### What needs to be done:
Copy each line of the entries beneath that contains the word "lamosadak".

### Entries shown:
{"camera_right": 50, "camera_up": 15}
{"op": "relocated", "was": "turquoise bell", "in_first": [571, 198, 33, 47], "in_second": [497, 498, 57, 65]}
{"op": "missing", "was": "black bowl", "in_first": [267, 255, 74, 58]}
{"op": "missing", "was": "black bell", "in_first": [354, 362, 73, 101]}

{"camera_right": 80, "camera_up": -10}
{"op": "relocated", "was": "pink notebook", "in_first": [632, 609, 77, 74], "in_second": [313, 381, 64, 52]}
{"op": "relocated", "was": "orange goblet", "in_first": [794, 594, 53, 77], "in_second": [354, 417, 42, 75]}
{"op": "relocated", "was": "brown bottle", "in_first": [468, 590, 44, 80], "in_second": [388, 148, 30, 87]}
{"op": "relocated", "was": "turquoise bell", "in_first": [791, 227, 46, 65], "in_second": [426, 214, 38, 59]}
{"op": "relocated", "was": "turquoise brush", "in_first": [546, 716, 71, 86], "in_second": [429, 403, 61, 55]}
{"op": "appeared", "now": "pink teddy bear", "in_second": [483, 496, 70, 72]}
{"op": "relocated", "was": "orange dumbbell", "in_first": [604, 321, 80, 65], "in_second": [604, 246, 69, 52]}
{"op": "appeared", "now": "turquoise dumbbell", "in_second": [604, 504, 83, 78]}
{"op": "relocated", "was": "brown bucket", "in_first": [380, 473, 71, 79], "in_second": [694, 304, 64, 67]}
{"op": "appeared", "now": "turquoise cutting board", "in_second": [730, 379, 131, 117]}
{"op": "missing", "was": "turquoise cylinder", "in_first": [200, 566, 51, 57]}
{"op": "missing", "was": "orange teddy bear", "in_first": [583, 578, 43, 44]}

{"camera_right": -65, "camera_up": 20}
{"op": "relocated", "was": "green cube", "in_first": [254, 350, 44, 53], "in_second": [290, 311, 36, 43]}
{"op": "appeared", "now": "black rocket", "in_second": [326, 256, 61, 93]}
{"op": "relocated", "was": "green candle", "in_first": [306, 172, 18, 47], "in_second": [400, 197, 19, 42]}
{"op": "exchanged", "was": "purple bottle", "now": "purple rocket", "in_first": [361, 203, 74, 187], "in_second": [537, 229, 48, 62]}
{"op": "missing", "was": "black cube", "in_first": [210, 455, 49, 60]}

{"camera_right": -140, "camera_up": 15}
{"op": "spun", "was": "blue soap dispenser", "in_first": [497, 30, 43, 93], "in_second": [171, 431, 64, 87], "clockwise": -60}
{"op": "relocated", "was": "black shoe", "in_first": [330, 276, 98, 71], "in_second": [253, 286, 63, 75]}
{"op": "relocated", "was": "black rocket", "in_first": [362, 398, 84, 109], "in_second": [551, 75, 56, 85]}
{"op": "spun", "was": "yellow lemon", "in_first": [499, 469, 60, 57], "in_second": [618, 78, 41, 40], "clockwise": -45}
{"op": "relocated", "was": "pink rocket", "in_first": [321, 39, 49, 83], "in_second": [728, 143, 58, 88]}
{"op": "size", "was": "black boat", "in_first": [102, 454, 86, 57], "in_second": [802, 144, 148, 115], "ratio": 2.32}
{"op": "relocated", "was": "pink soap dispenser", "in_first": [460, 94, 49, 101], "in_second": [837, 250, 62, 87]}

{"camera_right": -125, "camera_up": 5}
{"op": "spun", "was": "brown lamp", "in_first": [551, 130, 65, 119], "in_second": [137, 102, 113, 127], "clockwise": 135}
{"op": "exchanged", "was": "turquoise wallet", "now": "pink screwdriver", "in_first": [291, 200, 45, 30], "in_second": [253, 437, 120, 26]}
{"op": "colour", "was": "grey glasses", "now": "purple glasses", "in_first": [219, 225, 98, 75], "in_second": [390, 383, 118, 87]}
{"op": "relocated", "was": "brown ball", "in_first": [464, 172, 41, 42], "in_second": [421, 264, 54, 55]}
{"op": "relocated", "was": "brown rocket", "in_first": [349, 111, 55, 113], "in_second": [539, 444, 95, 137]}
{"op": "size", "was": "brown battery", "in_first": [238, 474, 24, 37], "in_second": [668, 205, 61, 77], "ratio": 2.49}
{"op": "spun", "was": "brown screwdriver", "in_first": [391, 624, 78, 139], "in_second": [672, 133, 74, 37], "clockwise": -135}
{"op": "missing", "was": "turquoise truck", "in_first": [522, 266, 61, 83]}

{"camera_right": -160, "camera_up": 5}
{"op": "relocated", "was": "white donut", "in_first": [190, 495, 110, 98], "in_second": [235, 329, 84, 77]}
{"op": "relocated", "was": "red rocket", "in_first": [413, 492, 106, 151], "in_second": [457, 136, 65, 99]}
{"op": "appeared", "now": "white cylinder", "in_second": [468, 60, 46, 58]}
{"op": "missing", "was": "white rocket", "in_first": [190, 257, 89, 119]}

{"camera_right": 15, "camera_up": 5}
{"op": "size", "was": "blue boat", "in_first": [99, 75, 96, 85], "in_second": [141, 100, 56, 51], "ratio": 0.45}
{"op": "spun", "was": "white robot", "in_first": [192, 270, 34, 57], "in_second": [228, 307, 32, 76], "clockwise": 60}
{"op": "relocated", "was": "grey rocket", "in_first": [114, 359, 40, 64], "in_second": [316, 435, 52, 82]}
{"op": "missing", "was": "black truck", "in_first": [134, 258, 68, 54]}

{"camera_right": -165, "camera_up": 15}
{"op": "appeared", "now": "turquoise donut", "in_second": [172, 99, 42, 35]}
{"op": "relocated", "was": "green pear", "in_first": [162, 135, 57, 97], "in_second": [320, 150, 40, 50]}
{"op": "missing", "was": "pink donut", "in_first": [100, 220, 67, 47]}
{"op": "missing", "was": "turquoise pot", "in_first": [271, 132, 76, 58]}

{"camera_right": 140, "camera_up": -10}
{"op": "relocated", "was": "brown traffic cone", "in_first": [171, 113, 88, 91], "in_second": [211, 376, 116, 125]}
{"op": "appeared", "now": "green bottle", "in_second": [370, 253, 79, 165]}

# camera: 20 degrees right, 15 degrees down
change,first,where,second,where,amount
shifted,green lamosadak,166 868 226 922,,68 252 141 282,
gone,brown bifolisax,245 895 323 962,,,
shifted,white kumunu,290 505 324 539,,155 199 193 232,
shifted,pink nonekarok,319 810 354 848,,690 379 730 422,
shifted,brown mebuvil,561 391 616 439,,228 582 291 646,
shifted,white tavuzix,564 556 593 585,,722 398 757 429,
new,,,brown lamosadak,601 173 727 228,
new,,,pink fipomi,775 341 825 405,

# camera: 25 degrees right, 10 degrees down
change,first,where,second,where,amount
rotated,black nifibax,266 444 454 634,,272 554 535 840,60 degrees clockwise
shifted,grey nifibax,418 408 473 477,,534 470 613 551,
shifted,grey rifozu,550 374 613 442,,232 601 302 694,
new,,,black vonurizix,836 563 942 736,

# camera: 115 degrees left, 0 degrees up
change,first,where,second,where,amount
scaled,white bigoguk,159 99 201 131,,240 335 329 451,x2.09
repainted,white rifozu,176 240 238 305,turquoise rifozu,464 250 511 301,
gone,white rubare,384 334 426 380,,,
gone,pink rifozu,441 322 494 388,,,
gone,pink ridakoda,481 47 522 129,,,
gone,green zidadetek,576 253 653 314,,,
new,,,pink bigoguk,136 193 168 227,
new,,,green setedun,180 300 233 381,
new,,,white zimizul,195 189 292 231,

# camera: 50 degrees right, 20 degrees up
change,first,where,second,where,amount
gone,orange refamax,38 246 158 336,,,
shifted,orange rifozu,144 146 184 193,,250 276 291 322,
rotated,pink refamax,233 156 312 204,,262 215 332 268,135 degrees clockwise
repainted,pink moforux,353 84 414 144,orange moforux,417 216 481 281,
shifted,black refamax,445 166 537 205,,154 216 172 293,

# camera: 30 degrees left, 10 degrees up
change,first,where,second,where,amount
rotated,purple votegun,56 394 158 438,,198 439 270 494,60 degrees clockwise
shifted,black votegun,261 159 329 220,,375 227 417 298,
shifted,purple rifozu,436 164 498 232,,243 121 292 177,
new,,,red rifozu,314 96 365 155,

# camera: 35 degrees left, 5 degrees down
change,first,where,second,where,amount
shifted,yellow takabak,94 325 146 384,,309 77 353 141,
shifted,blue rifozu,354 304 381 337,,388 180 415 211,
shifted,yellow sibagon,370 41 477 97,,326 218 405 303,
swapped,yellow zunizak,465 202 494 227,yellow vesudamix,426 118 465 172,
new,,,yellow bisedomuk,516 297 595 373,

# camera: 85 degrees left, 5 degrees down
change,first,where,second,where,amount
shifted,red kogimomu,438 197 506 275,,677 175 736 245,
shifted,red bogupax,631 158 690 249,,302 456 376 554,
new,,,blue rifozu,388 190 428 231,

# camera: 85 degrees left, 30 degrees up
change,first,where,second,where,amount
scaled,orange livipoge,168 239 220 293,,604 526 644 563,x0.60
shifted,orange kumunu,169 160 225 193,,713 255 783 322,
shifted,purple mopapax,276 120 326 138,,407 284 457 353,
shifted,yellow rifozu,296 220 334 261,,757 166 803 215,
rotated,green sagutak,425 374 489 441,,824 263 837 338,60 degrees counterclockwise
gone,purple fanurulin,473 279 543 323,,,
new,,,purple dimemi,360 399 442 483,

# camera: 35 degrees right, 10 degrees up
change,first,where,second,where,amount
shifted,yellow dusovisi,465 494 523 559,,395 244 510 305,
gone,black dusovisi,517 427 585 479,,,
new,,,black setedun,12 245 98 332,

### Final answer:
shifted,green lamosadak,166 868 226 922,,68 252 141 282,
new,,,brown lamosadak,601 173 727 228,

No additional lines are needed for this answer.